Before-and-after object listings
┌──
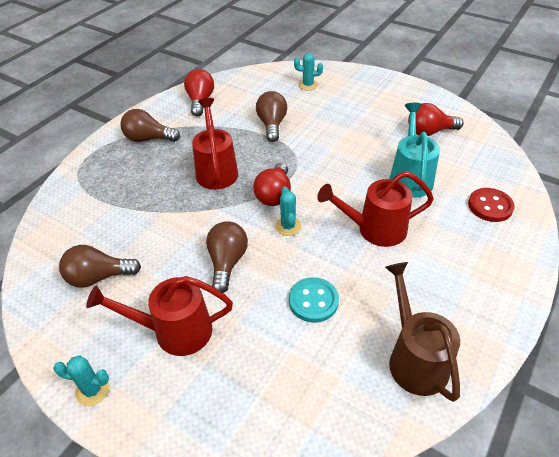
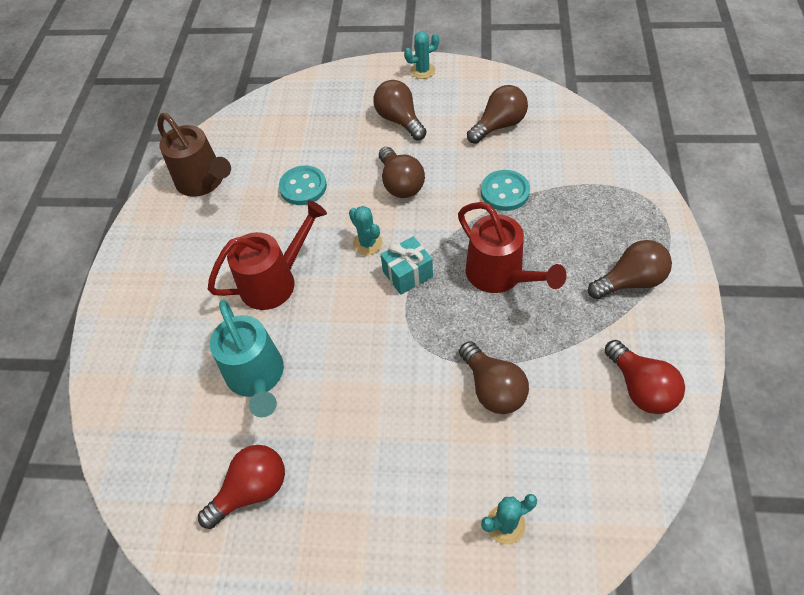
camera: 155 degrees right, 10 degrees up
(157, 219) = (504, 192): none -> turquoise button
(174, 331) = (399, 120): red watering can -> brown light bulb
(274, 194) = (407, 274): red light bulb -> turquoise gift
(490, 206) = (149, 374): red button -> none

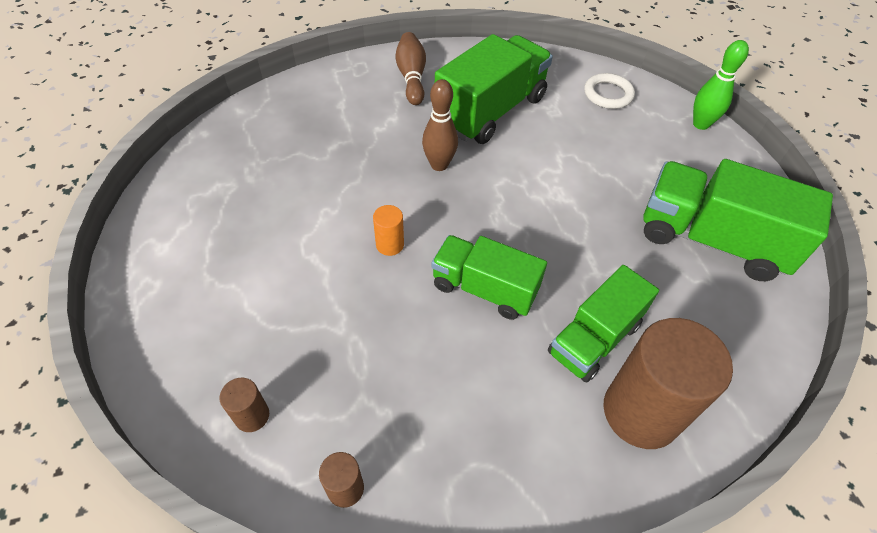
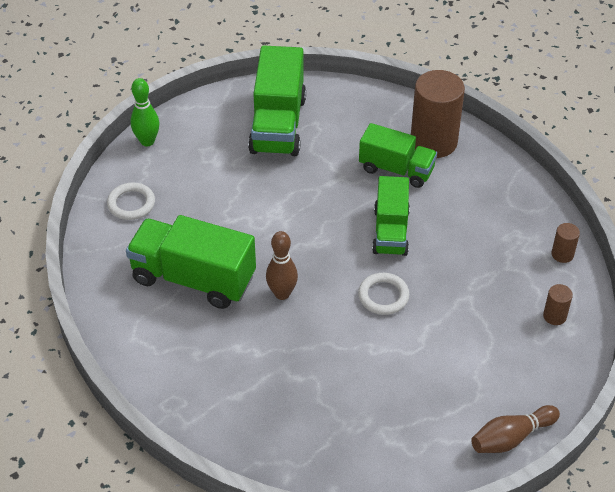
camera: 110 degrees left, 5 degrees down
(390, 245) = (383, 296): orange cylinder -> white ring
(411, 77) = (169, 354): brown bowling pin -> brown bowling pin (511, 437)

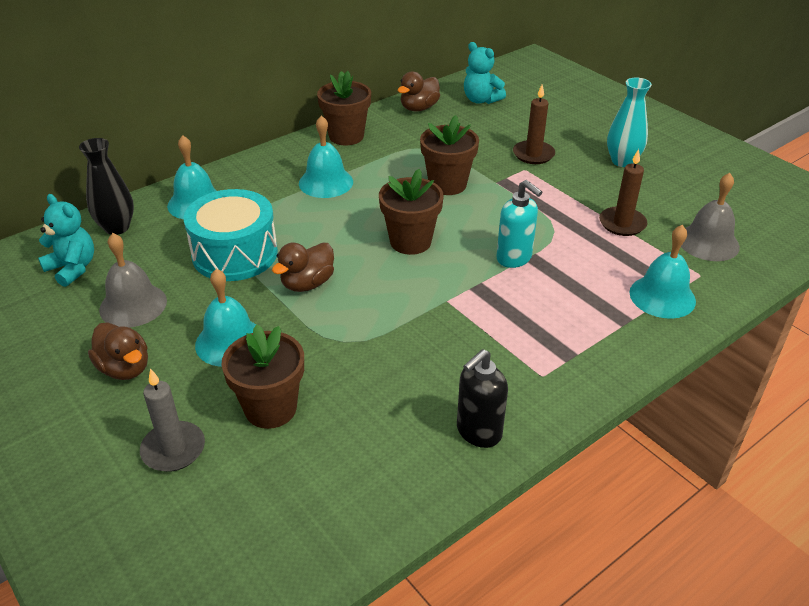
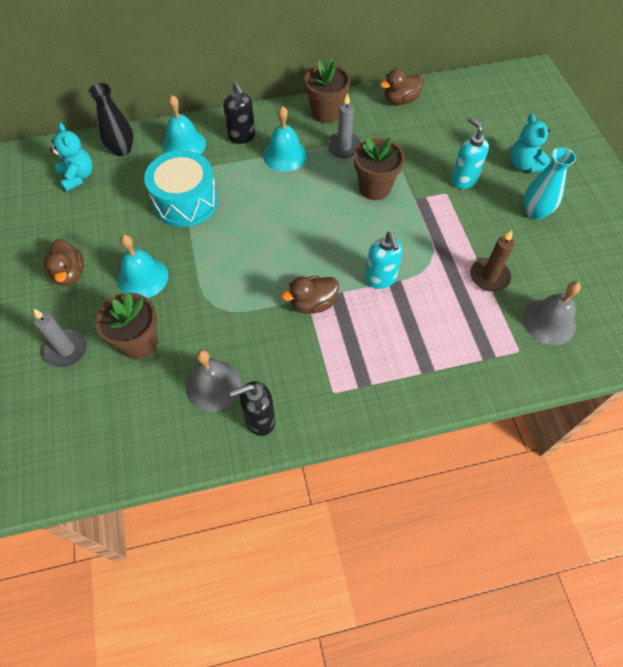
camera: 25 degrees right, 20 degrees up
(133, 305) = (99, 222): grey bell -> grey bell (213, 385)
(263, 179) = (242, 137): none -> black soap dispenser
(307, 283) = (219, 246): brown duck -> brown duck (312, 303)
(387, 159) = (344, 147): none -> grey candle
(410, 242) = (313, 235): brown flower pot -> none
(481, 100) = (457, 106): turquoise teddy bear -> turquoise teddy bear (524, 165)
(533, 154) = (463, 180): brown candle -> turquoise soap dispenser
(662, 296) = (472, 359): turquoise bell -> none

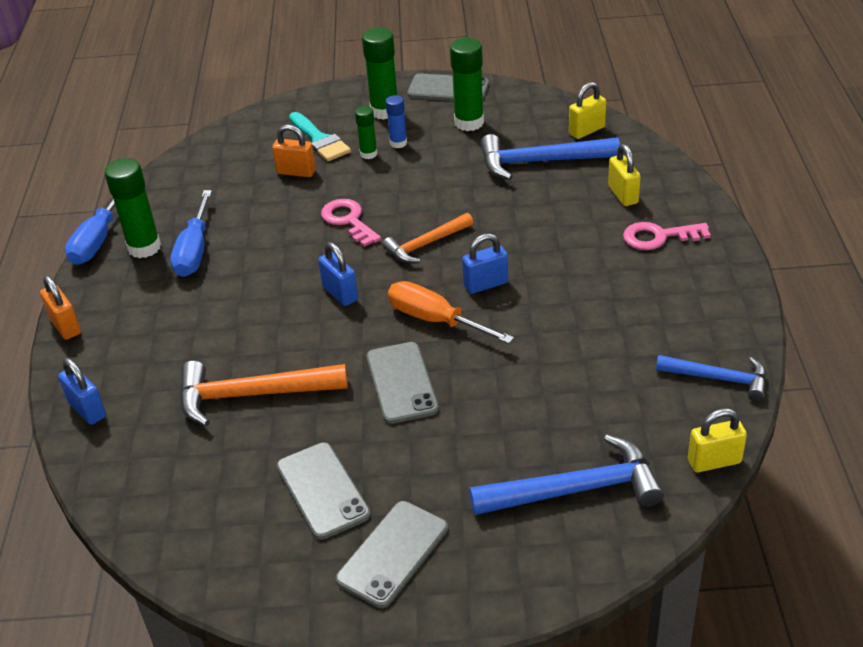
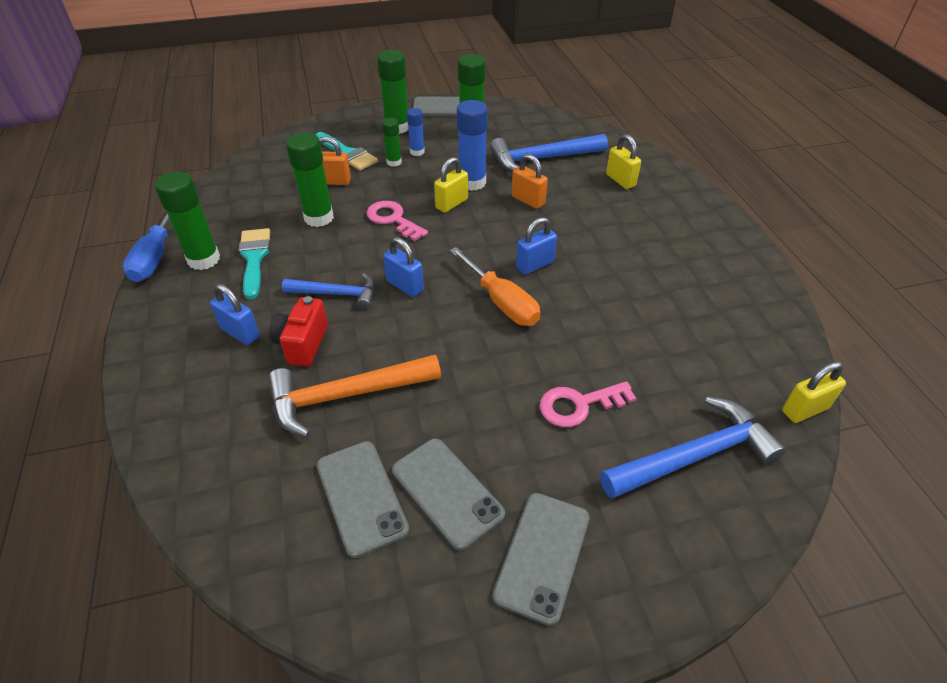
camera: 15 degrees left, 5 degrees up
(65, 326) = (135, 345): orange padlock -> orange padlock (528, 200)
(87, 410) = (173, 433): blue padlock -> blue padlock (240, 333)
(194, 251) = (254, 258): blue screwdriver -> turquoise brush
(223, 342) = (302, 344): none -> red camera
(270, 212) = (319, 218): none -> green glue stick
(402, 383) = (490, 366): grey phone -> grey phone (361, 497)
(426, 244) = (469, 235): orange hammer -> none
(435, 320) = (501, 302): orange screwdriver -> orange screwdriver turned 150 degrees counterclockwise
(449, 185) = (472, 182): none -> blue glue stick
(586, 131) = (570, 132): yellow padlock -> yellow padlock (452, 204)
(658, 237) = (664, 212): pink key -> pink key (579, 405)
(719, 378) = (770, 330): blue hammer -> blue hammer (337, 294)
└──
**PROBLEM DETAILS**
Pictures aside, print exactly the lines above starting with the one containing "(481, 100) = (457, 106): turquoise" and going on through the one containing "(449, 185) = (472, 182): none".

**ANSWER BOX**
(481, 100) = (457, 106): turquoise teddy bear -> turquoise teddy bear (524, 165)
(533, 154) = (463, 180): brown candle -> turquoise soap dispenser
(662, 296) = (472, 359): turquoise bell -> none

camera: 15 degrees left, 5 degrees up
(65, 326) = (135, 345): orange padlock -> orange padlock (528, 200)
(87, 410) = (173, 433): blue padlock -> blue padlock (240, 333)
(194, 251) = (254, 258): blue screwdriver -> turquoise brush
(223, 342) = (302, 344): none -> red camera
(270, 212) = (319, 218): none -> green glue stick
(402, 383) = (490, 366): grey phone -> grey phone (361, 497)
(426, 244) = (469, 235): orange hammer -> none
(435, 320) = (501, 302): orange screwdriver -> orange screwdriver turned 150 degrees counterclockwise
(449, 185) = (472, 182): none -> blue glue stick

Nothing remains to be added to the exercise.